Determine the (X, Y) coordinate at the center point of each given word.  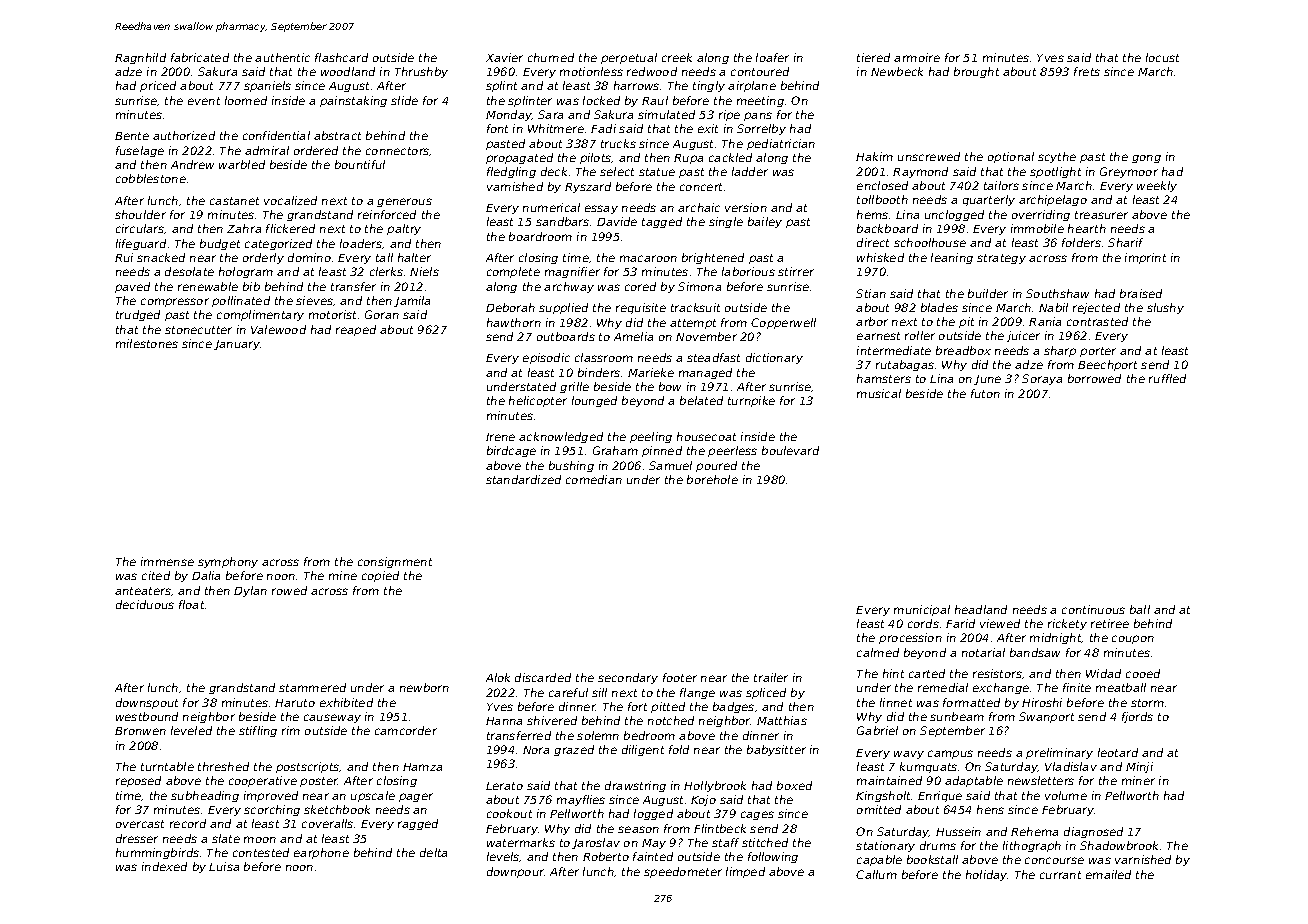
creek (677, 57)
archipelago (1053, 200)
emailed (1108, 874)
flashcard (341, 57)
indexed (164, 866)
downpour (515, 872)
═══
• **Task description**
Copy out every line of the records above word for word, without the picture.

• **Task answer**
Determine the (X, Y) coordinate at the center point of each given word.  
creek (677, 57)
archipelago (1053, 200)
emailed (1108, 874)
flashcard (341, 57)
indexed (164, 866)
downpour (515, 872)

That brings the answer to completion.